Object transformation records
------------------------------------------------------------------------
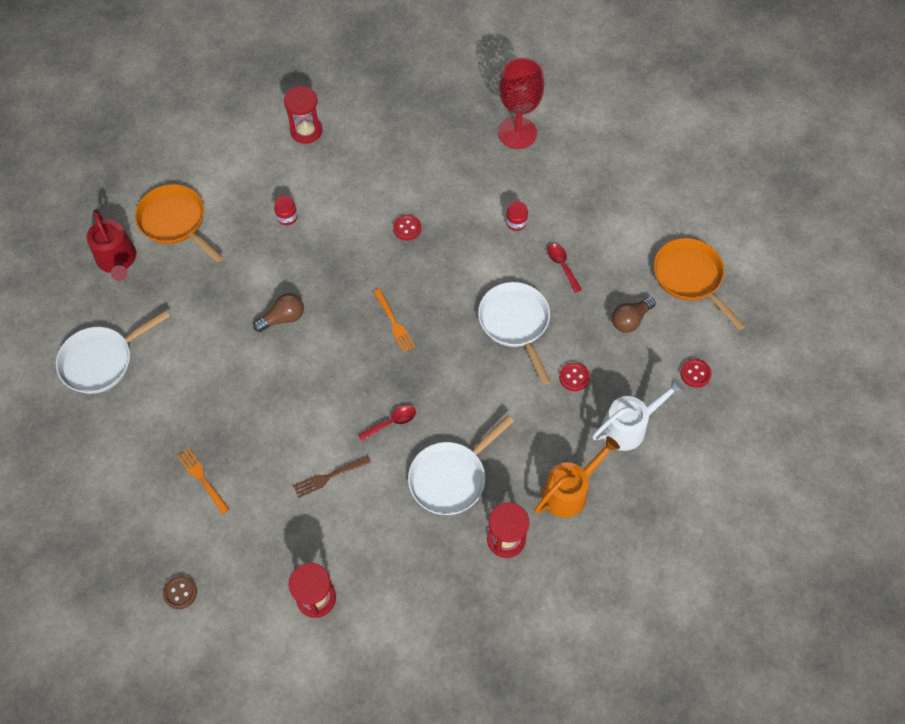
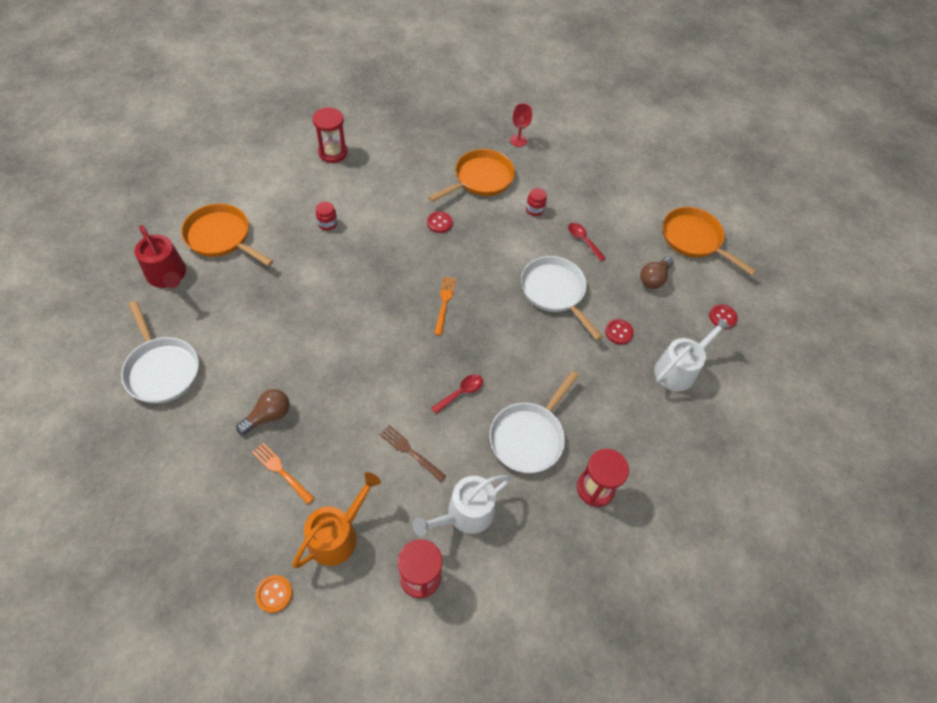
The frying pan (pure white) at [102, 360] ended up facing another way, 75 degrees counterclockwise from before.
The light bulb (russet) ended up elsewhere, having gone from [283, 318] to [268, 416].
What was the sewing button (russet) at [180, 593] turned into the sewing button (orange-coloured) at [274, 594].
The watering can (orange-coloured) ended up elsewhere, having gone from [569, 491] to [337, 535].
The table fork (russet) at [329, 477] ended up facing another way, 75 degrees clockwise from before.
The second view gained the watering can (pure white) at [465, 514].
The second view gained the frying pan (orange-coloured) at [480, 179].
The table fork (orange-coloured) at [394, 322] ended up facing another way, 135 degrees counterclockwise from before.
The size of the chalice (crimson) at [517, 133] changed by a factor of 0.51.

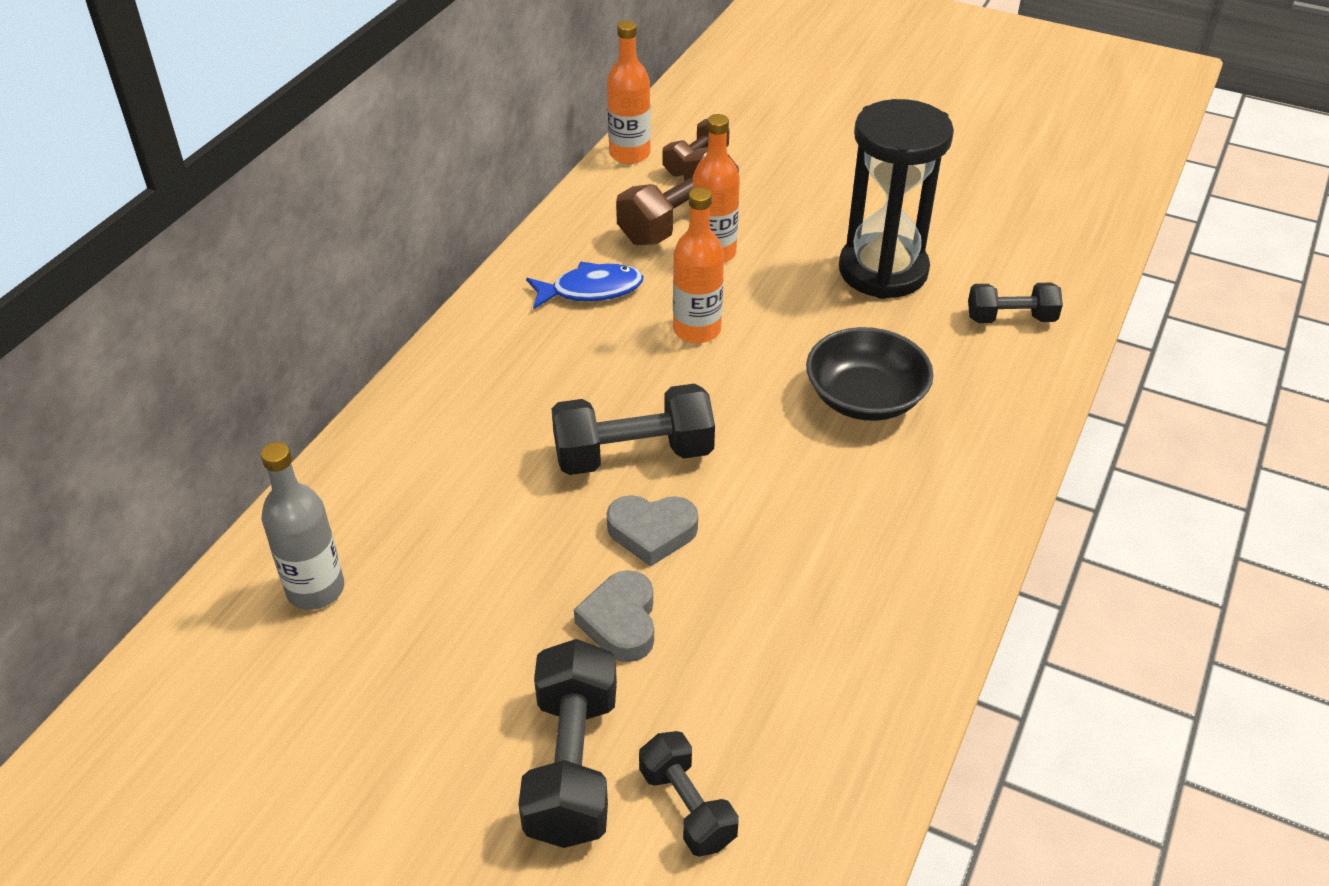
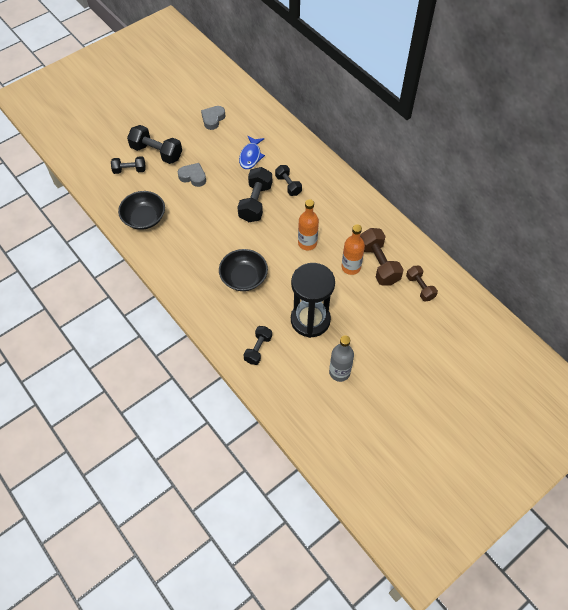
The second view gained the bowl (black) at [144, 218].
The love heart (grey) ended up elsewhere, having gone from [652, 532] to [213, 119].
The fish figure (cobalt) ended up elsewhere, having gone from [591, 290] to [251, 156].
The second view gained the free weight (black) at [288, 185].
The flask (grey) ended up elsewhere, having gone from [315, 589] to [339, 372].
The second view lost the flask (orange-coloured) at [629, 154].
------------------------------------------------------------------------
Problem requirements ::
The required result is the entries above, printed exactly from the first line through the line with "What was the", pictures excluded.

Written answer ::
The frying pan (pure white) at [102, 360] ended up facing another way, 75 degrees counterclockwise from before.
The light bulb (russet) ended up elsewhere, having gone from [283, 318] to [268, 416].
What was the sewing button (russet) at [180, 593] turned into the sewing button (orange-coloured) at [274, 594].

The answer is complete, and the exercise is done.